▸ Activity
Would you repeat every line of the data exactly?

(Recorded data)
━━━━━━━━━━━━━━━━━━━━

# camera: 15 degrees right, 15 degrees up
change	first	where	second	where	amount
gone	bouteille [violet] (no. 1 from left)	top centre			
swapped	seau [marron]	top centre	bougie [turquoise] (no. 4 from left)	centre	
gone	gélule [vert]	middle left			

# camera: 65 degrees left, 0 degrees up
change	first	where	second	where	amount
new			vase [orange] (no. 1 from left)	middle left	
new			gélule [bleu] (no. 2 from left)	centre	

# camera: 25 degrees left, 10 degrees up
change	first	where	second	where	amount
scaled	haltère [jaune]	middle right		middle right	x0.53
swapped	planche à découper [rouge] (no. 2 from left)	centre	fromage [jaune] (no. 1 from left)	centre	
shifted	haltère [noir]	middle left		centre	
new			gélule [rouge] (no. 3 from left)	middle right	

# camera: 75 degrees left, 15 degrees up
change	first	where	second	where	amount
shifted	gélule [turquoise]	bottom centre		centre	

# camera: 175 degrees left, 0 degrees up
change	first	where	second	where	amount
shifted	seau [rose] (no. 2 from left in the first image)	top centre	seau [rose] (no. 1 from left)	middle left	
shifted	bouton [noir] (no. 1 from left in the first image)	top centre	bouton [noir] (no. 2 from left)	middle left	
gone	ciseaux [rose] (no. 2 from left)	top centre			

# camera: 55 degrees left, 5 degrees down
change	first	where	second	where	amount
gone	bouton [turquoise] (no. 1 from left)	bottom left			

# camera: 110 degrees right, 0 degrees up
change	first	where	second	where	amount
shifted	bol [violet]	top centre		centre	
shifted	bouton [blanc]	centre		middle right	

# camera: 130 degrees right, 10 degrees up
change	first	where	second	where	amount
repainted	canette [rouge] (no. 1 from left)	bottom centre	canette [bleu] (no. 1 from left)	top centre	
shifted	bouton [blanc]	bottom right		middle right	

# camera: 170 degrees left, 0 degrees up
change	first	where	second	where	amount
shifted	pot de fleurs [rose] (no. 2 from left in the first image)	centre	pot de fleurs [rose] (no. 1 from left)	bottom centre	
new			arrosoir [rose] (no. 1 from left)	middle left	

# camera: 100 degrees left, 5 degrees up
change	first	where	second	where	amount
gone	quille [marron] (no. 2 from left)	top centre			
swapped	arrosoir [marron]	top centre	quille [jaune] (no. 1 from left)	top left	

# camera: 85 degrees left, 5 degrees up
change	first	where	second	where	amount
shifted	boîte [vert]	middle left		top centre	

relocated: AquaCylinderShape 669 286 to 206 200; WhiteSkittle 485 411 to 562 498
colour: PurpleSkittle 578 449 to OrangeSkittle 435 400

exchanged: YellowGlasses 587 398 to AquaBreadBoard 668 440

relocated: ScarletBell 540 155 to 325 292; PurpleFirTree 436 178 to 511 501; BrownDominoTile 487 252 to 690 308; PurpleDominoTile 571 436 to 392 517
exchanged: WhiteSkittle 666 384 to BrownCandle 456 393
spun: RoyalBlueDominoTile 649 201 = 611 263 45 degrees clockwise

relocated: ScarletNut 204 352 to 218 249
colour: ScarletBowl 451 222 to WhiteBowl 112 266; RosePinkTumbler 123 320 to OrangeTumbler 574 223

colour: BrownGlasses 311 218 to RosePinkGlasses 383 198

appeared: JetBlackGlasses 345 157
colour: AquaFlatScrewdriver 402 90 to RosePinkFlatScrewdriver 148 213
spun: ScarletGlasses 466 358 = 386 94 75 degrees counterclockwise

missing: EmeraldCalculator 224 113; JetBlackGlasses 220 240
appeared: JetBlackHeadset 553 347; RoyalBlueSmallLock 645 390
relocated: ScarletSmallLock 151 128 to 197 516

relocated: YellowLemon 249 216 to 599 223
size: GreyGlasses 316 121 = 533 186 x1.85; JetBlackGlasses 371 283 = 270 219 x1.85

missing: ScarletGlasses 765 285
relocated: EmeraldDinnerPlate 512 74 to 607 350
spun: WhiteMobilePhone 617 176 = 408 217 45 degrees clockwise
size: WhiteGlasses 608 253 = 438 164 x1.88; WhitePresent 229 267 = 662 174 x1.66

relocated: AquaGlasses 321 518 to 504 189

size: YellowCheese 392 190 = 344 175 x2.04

━━━━━━━━━━━━━━━━━━━━

▸ Response to the task
# camera: 15 degrees right, 15 degrees up
change	first	where	second	where	amount
gone	bouteille [violet] (no. 1 from left)	top centre			
swapped	seau [marron]	top centre	bougie [turquoise] (no. 4 from left)	centre	
gone	gélule [vert]	middle left			

# camera: 65 degrees left, 0 degrees up
change	first	where	second	where	amount
new			vase [orange] (no. 1 from left)	middle left	
new			gélule [bleu] (no. 2 from left)	centre	

# camera: 25 degrees left, 10 degrees up
change	first	where	second	where	amount
scaled	haltère [jaune]	middle right		middle right	x0.53
swapped	planche à découper [rouge] (no. 2 from left)	centre	fromage [jaune] (no. 1 from left)	centre	
shifted	haltère [noir]	middle left		centre	
new			gélule [rouge] (no. 3 from left)	middle right	

# camera: 75 degrees left, 15 degrees up
change	first	where	second	where	amount
shifted	gélule [turquoise]	bottom centre		centre	

# camera: 175 degrees left, 0 degrees up
change	first	where	second	where	amount
shifted	seau [rose] (no. 2 from left in the first image)	top centre	seau [rose] (no. 1 from left)	middle left	
shifted	bouton [noir] (no. 1 from left in the first image)	top centre	bouton [noir] (no. 2 from left)	middle left	
gone	ciseaux [rose] (no. 2 from left)	top centre			

# camera: 55 degrees left, 5 degrees down
change	first	where	second	where	amount
gone	bouton [turquoise] (no. 1 from left)	bottom left			

# camera: 110 degrees right, 0 degrees up
change	first	where	second	where	amount
shifted	bol [violet]	top centre		centre	
shifted	bouton [blanc]	centre		middle right	

# camera: 130 degrees right, 10 degrees up
change	first	where	second	where	amount
repainted	canette [rouge] (no. 1 from left)	bottom centre	canette [bleu] (no. 1 from left)	top centre	
shifted	bouton [blanc]	bottom right		middle right	

# camera: 170 degrees left, 0 degrees up
change	first	where	second	where	amount
shifted	pot de fleurs [rose] (no. 2 from left in the first image)	centre	pot de fleurs [rose] (no. 1 from left)	bottom centre	
new			arrosoir [rose] (no. 1 from left)	middle left	

# camera: 100 degrees left, 5 degrees up
change	first	where	second	where	amount
gone	quille [marron] (no. 2 from left)	top centre			
swapped	arrosoir [marron]	top centre	quille [jaune] (no. 1 from left)	top left	

# camera: 85 degrees left, 5 degrees up
change	first	where	second	where	amount
shifted	boîte [vert]	middle left		top centre	

relocated: AquaCylinderShape 669 286 to 206 200; WhiteSkittle 485 411 to 562 498
colour: PurpleSkittle 578 449 to OrangeSkittle 435 400

exchanged: YellowGlasses 587 398 to AquaBreadBoard 668 440

relocated: ScarletBell 540 155 to 325 292; PurpleFirTree 436 178 to 511 501; BrownDominoTile 487 252 to 690 308; PurpleDominoTile 571 436 to 392 517
exchanged: WhiteSkittle 666 384 to BrownCandle 456 393
spun: RoyalBlueDominoTile 649 201 = 611 263 45 degrees clockwise

relocated: ScarletNut 204 352 to 218 249
colour: ScarletBowl 451 222 to WhiteBowl 112 266; RosePinkTumbler 123 320 to OrangeTumbler 574 223

colour: BrownGlasses 311 218 to RosePinkGlasses 383 198

appeared: JetBlackGlasses 345 157
colour: AquaFlatScrewdriver 402 90 to RosePinkFlatScrewdriver 148 213
spun: ScarletGlasses 466 358 = 386 94 75 degrees counterclockwise

missing: EmeraldCalculator 224 113; JetBlackGlasses 220 240
appeared: JetBlackHeadset 553 347; RoyalBlueSmallLock 645 390
relocated: ScarletSmallLock 151 128 to 197 516

relocated: YellowLemon 249 216 to 599 223
size: GreyGlasses 316 121 = 533 186 x1.85; JetBlackGlasses 371 283 = 270 219 x1.85

missing: ScarletGlasses 765 285
relocated: EmeraldDinnerPlate 512 74 to 607 350
spun: WhiteMobilePhone 617 176 = 408 217 45 degrees clockwise
size: WhiteGlasses 608 253 = 438 164 x1.88; WhitePresent 229 267 = 662 174 x1.66

relocated: AquaGlasses 321 518 to 504 189

size: YellowCheese 392 190 = 344 175 x2.04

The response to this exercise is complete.